> [WHAT NEEDS TO BE DONE]: Print out the data precisely as it appears here, with no pictures.

> [INPUT DATA]:

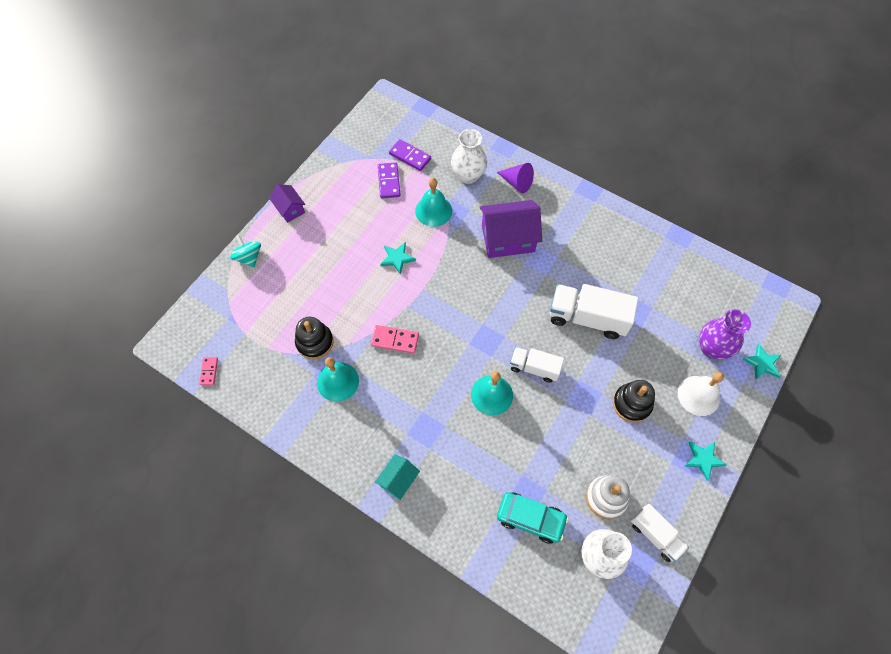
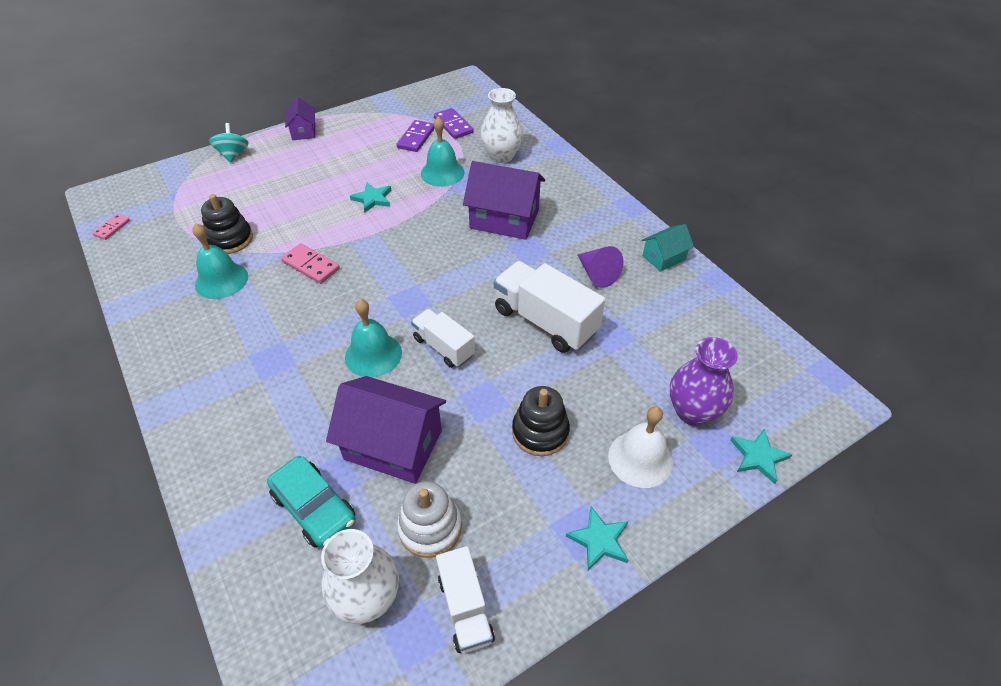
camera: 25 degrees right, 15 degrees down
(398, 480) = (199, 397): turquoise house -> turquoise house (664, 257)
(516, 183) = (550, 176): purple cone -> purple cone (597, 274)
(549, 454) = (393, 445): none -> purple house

> [ANSWER TO THIS TASK]:
camera: 25 degrees right, 15 degrees down
(398, 480) = (199, 397): turquoise house -> turquoise house (664, 257)
(516, 183) = (550, 176): purple cone -> purple cone (597, 274)
(549, 454) = (393, 445): none -> purple house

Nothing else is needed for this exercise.